▶ **Source data**
◇ ◇ ◇ ◇ ◇ ◇ ◇
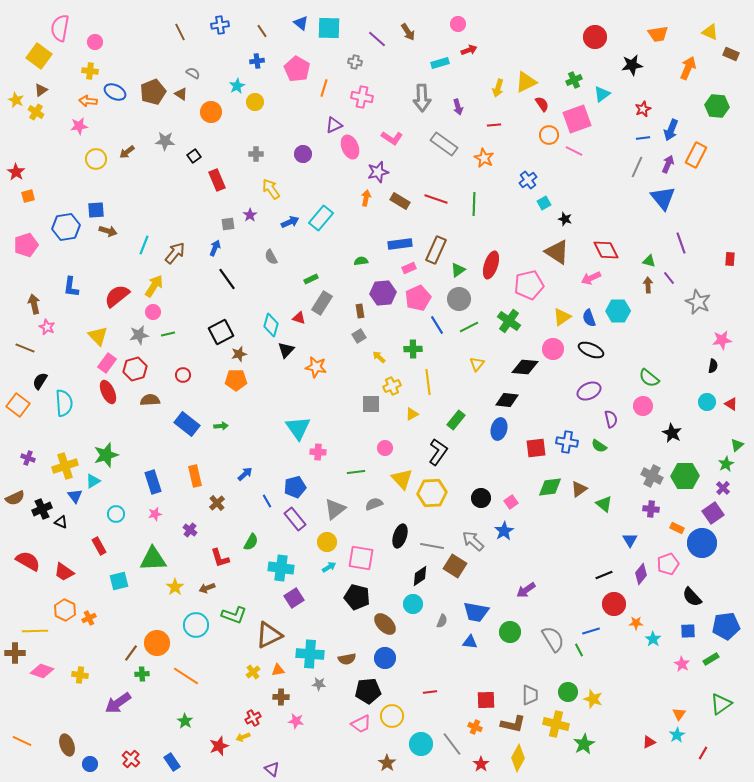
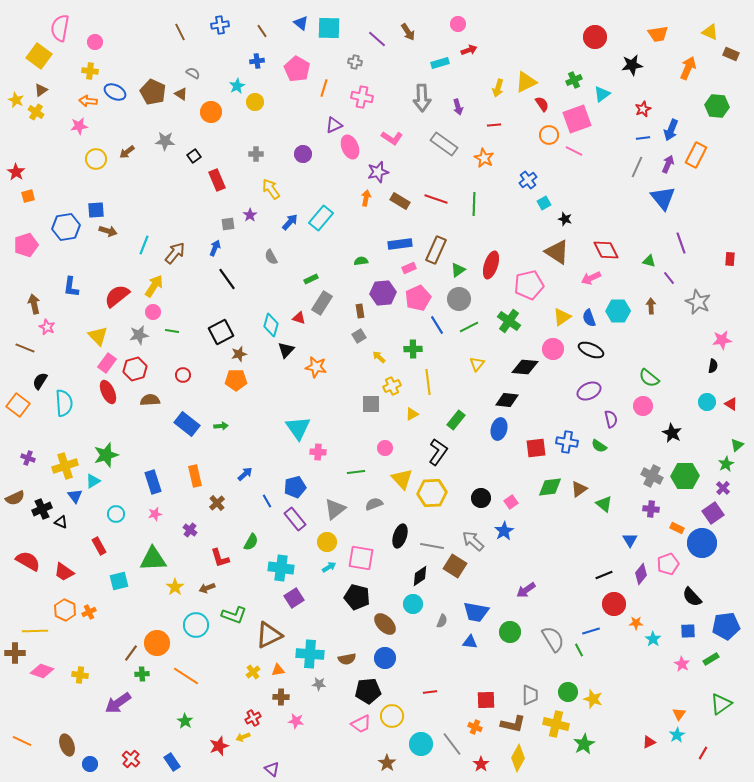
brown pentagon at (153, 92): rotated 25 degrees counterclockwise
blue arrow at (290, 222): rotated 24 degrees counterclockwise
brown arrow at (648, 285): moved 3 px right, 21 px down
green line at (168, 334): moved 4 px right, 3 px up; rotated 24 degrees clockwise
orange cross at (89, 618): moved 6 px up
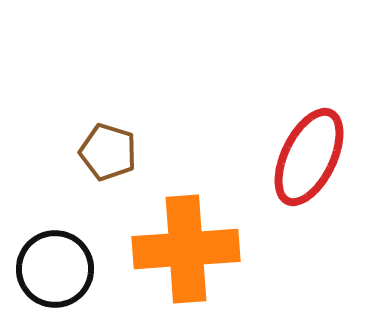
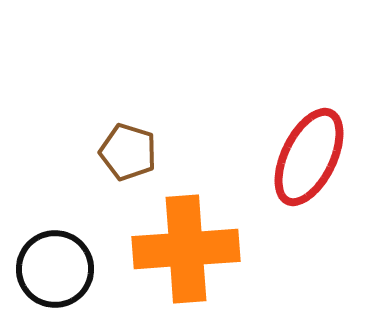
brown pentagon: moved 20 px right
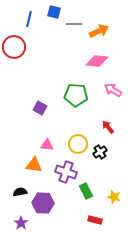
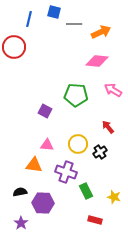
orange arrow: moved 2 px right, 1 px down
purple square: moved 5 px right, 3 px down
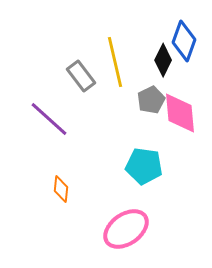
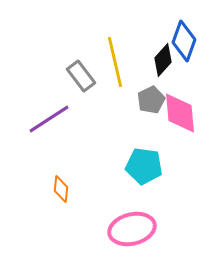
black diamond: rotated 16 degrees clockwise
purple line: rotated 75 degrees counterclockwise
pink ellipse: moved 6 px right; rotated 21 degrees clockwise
◇ ◇ ◇ ◇ ◇ ◇ ◇
State how many lines of the entries include the word "degrees", giving that number by itself.

6